Stated goal. Count the lines in the items below that contain the string "italic", treating uppercase and lowercase letters as distinct. Reply with the number only.

Records supplied.
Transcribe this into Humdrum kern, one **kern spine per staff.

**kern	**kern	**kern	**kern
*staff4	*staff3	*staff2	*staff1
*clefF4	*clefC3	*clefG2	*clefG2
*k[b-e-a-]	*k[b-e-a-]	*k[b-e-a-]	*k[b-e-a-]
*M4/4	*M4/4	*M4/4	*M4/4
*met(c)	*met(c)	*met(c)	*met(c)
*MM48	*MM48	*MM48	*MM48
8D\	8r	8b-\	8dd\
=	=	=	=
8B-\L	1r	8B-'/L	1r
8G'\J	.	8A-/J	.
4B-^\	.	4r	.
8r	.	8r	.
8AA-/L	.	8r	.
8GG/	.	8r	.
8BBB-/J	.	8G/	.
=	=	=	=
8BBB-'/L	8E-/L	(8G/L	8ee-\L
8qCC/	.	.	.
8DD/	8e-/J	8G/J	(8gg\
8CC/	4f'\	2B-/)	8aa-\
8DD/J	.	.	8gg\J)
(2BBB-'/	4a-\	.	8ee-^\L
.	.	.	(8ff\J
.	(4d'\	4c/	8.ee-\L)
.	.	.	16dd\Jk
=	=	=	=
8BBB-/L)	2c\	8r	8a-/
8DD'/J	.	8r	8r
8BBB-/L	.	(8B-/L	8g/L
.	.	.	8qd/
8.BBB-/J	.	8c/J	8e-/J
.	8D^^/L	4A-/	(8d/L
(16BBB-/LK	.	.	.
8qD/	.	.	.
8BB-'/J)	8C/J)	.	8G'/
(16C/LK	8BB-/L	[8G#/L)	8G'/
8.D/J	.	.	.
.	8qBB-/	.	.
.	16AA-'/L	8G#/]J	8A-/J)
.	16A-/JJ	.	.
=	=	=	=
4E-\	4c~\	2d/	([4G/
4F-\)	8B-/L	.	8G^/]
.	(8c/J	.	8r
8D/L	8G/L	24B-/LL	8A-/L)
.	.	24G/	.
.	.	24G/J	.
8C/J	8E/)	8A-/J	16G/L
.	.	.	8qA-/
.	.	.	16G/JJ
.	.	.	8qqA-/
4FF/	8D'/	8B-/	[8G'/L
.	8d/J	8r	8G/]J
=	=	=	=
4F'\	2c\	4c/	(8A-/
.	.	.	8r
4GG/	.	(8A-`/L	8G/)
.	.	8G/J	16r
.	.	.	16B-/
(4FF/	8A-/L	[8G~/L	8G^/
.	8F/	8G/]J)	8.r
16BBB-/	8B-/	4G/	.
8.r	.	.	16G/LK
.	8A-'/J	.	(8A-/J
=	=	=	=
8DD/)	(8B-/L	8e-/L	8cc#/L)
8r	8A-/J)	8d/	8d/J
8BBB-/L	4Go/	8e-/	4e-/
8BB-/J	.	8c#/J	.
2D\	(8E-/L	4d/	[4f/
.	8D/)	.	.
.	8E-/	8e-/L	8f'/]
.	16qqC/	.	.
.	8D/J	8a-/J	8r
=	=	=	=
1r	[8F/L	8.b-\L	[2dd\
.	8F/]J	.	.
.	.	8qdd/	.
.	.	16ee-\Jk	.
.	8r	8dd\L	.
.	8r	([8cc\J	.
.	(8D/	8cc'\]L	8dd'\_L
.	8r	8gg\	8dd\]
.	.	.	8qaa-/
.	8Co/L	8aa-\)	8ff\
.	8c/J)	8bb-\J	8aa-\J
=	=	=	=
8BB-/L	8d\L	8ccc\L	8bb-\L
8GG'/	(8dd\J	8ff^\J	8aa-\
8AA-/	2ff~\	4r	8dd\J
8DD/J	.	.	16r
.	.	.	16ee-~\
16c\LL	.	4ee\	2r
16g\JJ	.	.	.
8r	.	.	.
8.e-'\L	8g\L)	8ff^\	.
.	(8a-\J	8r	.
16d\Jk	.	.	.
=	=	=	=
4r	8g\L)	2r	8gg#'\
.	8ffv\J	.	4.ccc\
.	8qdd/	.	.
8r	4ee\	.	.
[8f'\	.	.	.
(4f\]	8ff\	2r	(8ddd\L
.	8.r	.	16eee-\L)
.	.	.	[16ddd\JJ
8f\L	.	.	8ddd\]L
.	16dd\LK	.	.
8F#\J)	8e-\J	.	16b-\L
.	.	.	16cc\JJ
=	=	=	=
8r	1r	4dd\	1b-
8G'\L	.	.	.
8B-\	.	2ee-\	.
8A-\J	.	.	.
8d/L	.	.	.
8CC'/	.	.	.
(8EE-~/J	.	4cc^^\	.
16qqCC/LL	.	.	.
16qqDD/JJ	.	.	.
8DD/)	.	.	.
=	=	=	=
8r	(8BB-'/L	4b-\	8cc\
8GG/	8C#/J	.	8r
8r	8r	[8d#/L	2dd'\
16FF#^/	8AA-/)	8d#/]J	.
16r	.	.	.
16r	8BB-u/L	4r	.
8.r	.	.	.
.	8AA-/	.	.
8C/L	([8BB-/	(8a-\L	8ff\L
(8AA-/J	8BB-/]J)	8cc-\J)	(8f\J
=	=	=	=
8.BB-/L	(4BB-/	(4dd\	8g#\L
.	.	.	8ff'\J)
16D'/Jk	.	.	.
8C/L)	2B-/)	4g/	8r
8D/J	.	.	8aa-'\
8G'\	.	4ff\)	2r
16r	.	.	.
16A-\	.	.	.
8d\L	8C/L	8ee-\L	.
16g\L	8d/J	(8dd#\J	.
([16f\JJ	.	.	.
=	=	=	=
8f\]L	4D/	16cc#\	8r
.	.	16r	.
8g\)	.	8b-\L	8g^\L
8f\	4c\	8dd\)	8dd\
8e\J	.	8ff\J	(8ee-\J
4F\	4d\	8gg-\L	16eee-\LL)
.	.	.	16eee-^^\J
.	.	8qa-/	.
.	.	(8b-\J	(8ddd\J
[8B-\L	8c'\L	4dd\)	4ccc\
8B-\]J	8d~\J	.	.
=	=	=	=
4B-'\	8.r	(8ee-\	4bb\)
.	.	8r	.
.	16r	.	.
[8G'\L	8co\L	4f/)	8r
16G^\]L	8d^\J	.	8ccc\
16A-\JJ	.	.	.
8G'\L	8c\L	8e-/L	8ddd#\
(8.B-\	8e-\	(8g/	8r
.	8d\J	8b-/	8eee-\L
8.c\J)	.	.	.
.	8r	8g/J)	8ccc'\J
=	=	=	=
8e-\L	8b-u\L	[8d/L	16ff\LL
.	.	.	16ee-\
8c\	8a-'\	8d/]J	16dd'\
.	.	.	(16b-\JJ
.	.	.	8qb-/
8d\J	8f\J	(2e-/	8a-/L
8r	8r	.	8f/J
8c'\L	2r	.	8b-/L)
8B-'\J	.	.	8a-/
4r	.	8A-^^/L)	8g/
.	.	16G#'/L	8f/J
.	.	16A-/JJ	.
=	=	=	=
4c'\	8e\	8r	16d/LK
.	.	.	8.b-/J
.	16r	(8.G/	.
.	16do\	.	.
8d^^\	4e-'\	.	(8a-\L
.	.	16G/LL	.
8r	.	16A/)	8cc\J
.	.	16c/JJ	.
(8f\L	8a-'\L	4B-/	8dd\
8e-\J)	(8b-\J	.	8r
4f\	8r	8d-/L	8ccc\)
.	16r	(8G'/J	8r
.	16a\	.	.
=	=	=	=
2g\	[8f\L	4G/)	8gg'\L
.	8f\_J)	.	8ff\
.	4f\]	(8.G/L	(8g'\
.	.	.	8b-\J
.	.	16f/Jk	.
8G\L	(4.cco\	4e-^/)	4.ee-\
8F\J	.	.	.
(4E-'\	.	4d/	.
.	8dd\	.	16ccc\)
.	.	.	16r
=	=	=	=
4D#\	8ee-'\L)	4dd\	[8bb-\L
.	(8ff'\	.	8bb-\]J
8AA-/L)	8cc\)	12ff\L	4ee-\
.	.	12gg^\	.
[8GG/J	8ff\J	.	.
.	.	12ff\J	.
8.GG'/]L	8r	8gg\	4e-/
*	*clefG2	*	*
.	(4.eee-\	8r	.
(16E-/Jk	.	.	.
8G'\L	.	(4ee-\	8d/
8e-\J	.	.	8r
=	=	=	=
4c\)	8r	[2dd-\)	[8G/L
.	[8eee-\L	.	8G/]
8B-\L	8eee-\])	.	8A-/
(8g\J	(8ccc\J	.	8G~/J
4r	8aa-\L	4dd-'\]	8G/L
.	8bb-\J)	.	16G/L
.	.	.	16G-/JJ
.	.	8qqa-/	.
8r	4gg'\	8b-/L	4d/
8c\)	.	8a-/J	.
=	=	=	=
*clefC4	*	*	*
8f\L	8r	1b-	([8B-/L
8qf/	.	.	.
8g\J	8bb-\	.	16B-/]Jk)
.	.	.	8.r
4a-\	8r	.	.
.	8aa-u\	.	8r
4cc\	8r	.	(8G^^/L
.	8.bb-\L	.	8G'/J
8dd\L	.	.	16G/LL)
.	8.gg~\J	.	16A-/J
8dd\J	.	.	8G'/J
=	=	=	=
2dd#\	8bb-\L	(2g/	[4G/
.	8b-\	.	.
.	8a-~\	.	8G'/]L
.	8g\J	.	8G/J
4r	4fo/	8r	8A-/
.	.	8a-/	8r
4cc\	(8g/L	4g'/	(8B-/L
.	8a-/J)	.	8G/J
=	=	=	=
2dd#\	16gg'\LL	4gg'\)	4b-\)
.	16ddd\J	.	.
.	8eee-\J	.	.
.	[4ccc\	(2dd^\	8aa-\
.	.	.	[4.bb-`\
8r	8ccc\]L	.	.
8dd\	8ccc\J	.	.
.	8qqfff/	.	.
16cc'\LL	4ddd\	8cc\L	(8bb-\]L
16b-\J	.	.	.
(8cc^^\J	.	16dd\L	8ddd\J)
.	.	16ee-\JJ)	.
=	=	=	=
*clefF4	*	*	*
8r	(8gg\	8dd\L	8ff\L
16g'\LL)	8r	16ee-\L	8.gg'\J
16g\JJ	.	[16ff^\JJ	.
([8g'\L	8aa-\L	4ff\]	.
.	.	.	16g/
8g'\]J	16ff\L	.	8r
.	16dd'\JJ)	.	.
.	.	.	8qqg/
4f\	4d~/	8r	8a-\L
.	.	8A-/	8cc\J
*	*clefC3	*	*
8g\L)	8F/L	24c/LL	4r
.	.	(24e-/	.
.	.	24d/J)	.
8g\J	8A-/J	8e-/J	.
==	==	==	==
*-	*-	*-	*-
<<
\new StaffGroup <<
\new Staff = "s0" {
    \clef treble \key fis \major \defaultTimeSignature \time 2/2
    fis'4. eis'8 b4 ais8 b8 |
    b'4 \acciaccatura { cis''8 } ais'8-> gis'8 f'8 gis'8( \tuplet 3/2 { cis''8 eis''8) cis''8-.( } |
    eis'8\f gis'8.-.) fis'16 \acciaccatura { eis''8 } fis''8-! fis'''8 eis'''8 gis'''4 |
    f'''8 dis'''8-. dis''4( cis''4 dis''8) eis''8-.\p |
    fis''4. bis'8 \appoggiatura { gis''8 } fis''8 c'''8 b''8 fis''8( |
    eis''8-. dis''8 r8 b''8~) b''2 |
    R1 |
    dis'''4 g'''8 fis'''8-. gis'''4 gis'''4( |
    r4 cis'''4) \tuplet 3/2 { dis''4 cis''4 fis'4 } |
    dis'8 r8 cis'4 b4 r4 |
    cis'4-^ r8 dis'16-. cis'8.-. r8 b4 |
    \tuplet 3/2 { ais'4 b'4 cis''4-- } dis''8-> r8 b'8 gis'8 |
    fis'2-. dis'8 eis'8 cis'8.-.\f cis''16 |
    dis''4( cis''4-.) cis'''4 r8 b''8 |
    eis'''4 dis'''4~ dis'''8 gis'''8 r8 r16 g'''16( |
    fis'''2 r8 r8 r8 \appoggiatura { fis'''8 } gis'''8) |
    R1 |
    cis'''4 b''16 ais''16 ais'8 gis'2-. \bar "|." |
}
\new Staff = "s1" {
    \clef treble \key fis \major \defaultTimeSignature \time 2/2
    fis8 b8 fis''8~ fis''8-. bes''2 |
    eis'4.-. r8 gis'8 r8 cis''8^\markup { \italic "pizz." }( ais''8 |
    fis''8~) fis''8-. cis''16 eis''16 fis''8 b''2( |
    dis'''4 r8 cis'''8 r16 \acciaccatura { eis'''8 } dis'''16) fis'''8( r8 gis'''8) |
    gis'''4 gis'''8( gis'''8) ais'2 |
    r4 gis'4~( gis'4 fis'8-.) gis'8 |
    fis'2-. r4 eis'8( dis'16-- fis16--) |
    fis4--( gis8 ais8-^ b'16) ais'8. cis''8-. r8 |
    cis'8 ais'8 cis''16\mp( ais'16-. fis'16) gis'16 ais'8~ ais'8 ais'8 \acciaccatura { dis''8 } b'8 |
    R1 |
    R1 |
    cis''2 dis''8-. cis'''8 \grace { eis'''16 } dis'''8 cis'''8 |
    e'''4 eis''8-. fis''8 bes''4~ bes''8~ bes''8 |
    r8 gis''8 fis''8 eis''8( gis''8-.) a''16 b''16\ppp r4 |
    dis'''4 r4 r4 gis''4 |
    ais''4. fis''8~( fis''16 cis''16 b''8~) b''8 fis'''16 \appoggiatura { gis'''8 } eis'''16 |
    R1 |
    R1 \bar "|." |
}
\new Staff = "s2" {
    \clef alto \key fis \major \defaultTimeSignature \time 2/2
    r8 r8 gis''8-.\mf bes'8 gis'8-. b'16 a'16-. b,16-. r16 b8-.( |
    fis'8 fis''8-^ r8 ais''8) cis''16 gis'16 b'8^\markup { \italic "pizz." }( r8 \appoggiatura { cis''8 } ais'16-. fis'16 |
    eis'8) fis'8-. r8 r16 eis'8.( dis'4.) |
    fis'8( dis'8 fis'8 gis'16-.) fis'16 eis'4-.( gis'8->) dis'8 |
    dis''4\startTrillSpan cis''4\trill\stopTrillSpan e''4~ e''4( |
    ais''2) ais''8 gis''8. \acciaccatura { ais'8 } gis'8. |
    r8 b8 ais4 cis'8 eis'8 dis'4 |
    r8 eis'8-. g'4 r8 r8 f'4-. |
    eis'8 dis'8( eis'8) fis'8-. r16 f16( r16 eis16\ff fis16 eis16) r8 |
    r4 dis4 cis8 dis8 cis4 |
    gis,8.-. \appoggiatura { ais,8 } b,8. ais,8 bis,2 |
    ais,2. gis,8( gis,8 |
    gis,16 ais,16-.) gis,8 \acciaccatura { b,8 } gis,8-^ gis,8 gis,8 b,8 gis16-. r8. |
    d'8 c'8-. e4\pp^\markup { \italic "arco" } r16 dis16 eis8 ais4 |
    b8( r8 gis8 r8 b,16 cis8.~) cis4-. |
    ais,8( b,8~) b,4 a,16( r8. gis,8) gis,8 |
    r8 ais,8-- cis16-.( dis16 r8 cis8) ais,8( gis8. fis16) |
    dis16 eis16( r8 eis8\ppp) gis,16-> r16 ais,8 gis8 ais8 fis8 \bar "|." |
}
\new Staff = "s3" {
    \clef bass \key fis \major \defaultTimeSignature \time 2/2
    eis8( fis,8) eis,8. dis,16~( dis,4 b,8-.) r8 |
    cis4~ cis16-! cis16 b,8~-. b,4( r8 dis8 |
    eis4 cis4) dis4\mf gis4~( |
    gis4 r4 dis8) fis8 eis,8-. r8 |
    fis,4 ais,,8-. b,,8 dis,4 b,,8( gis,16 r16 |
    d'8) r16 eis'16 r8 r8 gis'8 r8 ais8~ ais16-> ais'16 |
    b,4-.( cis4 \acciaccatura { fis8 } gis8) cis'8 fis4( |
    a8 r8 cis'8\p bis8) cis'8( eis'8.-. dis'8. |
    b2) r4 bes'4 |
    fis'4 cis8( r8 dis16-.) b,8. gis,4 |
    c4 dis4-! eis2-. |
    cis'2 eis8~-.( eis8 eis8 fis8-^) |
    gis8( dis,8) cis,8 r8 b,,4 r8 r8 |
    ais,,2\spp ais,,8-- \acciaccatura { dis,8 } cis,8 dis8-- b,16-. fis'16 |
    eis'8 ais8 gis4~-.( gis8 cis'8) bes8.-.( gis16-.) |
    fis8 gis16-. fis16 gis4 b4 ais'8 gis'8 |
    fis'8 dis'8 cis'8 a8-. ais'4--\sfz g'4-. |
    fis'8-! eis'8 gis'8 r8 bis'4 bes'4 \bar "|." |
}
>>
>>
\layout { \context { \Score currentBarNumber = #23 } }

Answer to the problem. 3